[Start of Attachment]
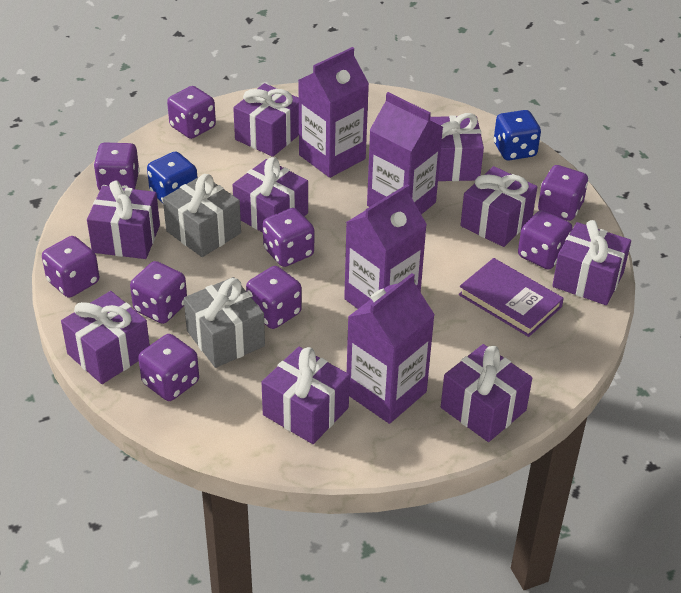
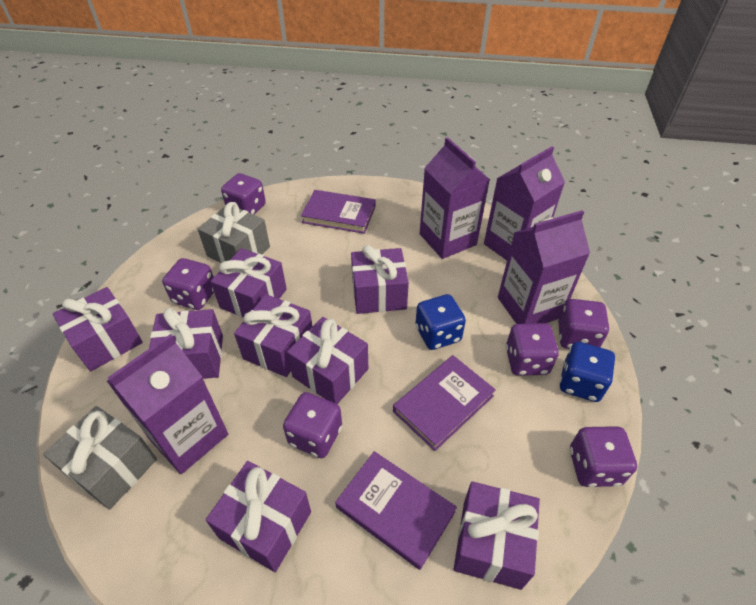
purple book: 1 -> 3
purple dice: 9 -> 6
purple gift: 9 -> 8

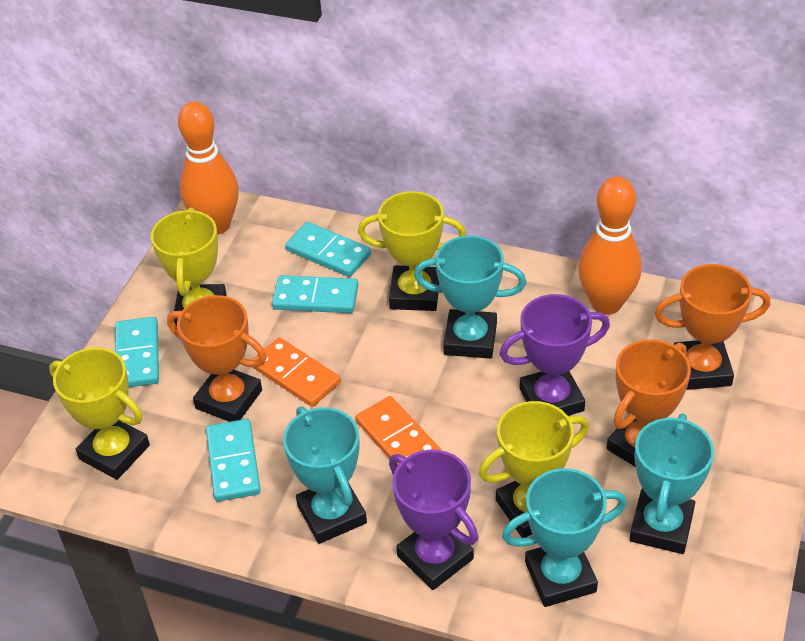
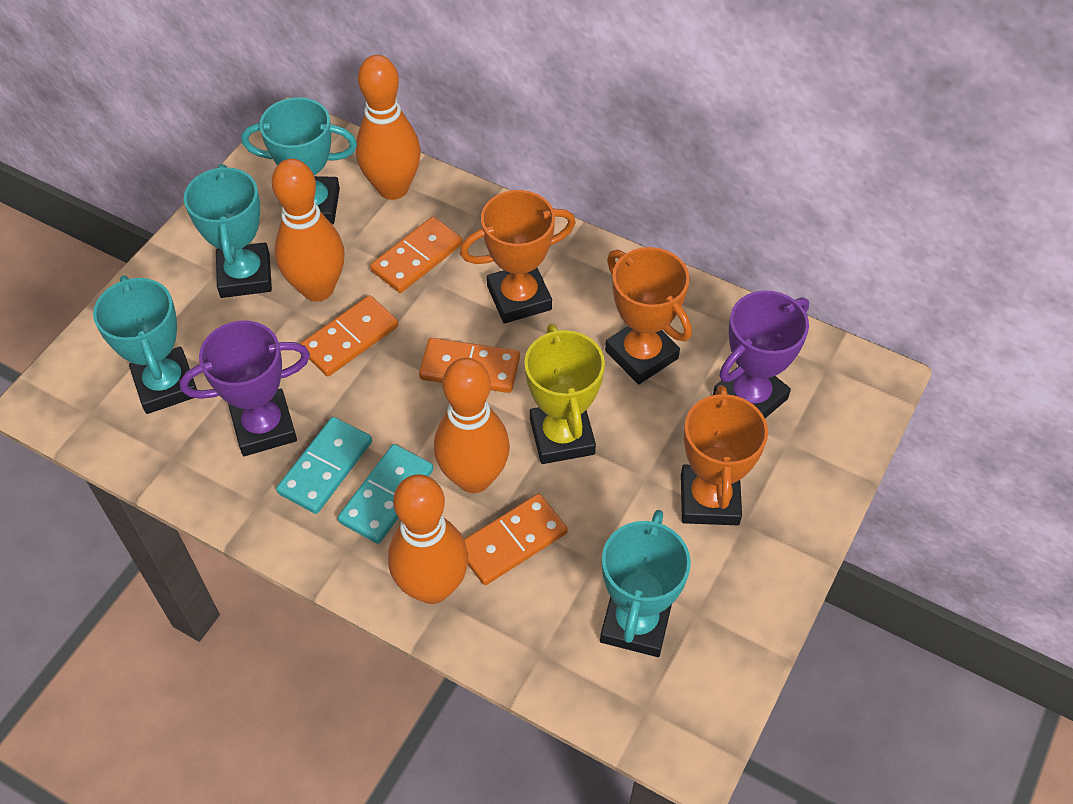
orange bowling pin: 2 -> 4
orange domino: 2 -> 4
turquoise domino: 4 -> 2
yellow trophy: 4 -> 1

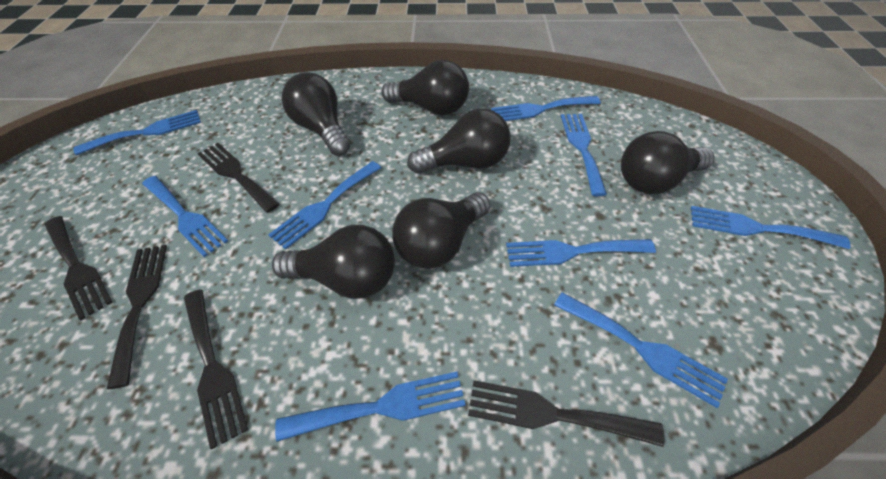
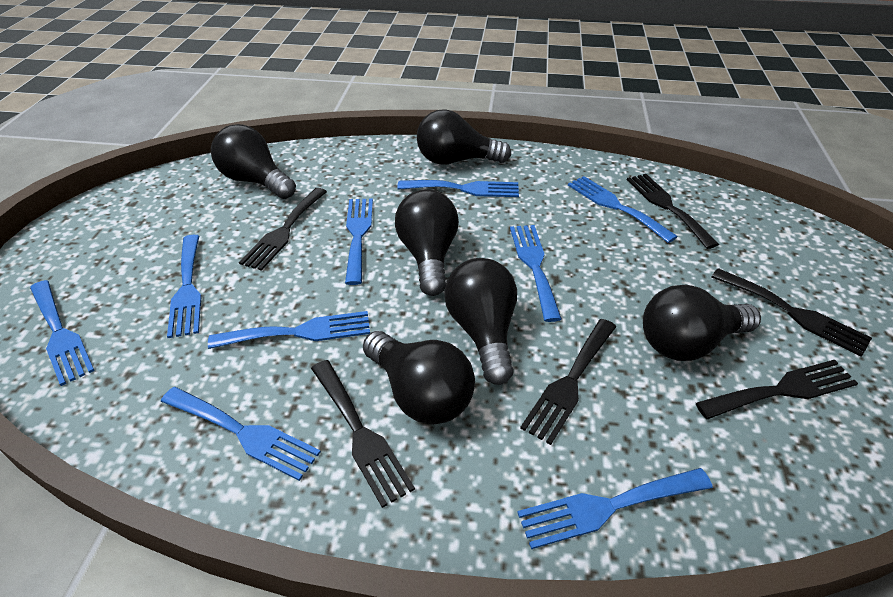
black fork: 5 -> 6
[End of Attachment]
Work instructions →
Set down every line of the entries above again, exactly as written, but not the pictures.

Worked solution →
purple book: 1 -> 3
purple dice: 9 -> 6
purple gift: 9 -> 8

orange bowling pin: 2 -> 4
orange domino: 2 -> 4
turquoise domino: 4 -> 2
yellow trophy: 4 -> 1

black fork: 5 -> 6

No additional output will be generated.